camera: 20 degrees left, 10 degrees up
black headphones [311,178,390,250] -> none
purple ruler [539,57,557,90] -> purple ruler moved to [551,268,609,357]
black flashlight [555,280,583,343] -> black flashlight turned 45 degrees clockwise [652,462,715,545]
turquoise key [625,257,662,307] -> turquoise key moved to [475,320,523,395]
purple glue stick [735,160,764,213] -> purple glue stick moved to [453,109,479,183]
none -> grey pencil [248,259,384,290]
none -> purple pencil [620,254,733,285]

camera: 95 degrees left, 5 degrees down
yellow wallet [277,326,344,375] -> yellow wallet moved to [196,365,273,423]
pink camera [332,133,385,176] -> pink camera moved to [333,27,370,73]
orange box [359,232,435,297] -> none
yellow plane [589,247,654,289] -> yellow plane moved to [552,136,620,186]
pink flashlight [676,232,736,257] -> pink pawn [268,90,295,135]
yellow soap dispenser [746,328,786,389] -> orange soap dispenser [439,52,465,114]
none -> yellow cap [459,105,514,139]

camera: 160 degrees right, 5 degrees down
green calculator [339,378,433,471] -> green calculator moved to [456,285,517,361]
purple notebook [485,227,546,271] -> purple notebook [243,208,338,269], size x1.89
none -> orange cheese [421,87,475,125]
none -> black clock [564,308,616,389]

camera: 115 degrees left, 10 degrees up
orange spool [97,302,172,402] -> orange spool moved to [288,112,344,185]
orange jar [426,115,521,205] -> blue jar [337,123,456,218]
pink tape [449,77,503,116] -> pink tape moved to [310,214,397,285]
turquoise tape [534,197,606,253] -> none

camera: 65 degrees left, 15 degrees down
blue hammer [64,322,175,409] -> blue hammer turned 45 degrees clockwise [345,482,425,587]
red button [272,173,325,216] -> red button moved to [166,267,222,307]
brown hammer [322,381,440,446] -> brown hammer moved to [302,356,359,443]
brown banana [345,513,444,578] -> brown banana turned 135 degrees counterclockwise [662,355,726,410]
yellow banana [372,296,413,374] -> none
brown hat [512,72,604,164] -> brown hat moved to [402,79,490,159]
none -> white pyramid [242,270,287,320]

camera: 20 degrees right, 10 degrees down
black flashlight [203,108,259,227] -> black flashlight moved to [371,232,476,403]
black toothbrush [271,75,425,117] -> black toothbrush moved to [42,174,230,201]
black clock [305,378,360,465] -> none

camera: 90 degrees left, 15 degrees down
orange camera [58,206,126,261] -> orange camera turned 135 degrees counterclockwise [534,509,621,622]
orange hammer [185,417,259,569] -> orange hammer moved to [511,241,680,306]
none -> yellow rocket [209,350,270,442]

——

Your task
Restate every record verbatim.

Written response
camera: 20 degrees left, 10 degrees up
black headphones [311,178,390,250] -> none
purple ruler [539,57,557,90] -> purple ruler moved to [551,268,609,357]
black flashlight [555,280,583,343] -> black flashlight turned 45 degrees clockwise [652,462,715,545]
turquoise key [625,257,662,307] -> turquoise key moved to [475,320,523,395]
purple glue stick [735,160,764,213] -> purple glue stick moved to [453,109,479,183]
none -> grey pencil [248,259,384,290]
none -> purple pencil [620,254,733,285]

camera: 95 degrees left, 5 degrees down
yellow wallet [277,326,344,375] -> yellow wallet moved to [196,365,273,423]
pink camera [332,133,385,176] -> pink camera moved to [333,27,370,73]
orange box [359,232,435,297] -> none
yellow plane [589,247,654,289] -> yellow plane moved to [552,136,620,186]
pink flashlight [676,232,736,257] -> pink pawn [268,90,295,135]
yellow soap dispenser [746,328,786,389] -> orange soap dispenser [439,52,465,114]
none -> yellow cap [459,105,514,139]

camera: 160 degrees right, 5 degrees down
green calculator [339,378,433,471] -> green calculator moved to [456,285,517,361]
purple notebook [485,227,546,271] -> purple notebook [243,208,338,269], size x1.89
none -> orange cheese [421,87,475,125]
none -> black clock [564,308,616,389]

camera: 115 degrees left, 10 degrees up
orange spool [97,302,172,402] -> orange spool moved to [288,112,344,185]
orange jar [426,115,521,205] -> blue jar [337,123,456,218]
pink tape [449,77,503,116] -> pink tape moved to [310,214,397,285]
turquoise tape [534,197,606,253] -> none

camera: 65 degrees left, 15 degrees down
blue hammer [64,322,175,409] -> blue hammer turned 45 degrees clockwise [345,482,425,587]
red button [272,173,325,216] -> red button moved to [166,267,222,307]
brown hammer [322,381,440,446] -> brown hammer moved to [302,356,359,443]
brown banana [345,513,444,578] -> brown banana turned 135 degrees counterclockwise [662,355,726,410]
yellow banana [372,296,413,374] -> none
brown hat [512,72,604,164] -> brown hat moved to [402,79,490,159]
none -> white pyramid [242,270,287,320]

camera: 20 degrees right, 10 degrees down
black flashlight [203,108,259,227] -> black flashlight moved to [371,232,476,403]
black toothbrush [271,75,425,117] -> black toothbrush moved to [42,174,230,201]
black clock [305,378,360,465] -> none

camera: 90 degrees left, 15 degrees down
orange camera [58,206,126,261] -> orange camera turned 135 degrees counterclockwise [534,509,621,622]
orange hammer [185,417,259,569] -> orange hammer moved to [511,241,680,306]
none -> yellow rocket [209,350,270,442]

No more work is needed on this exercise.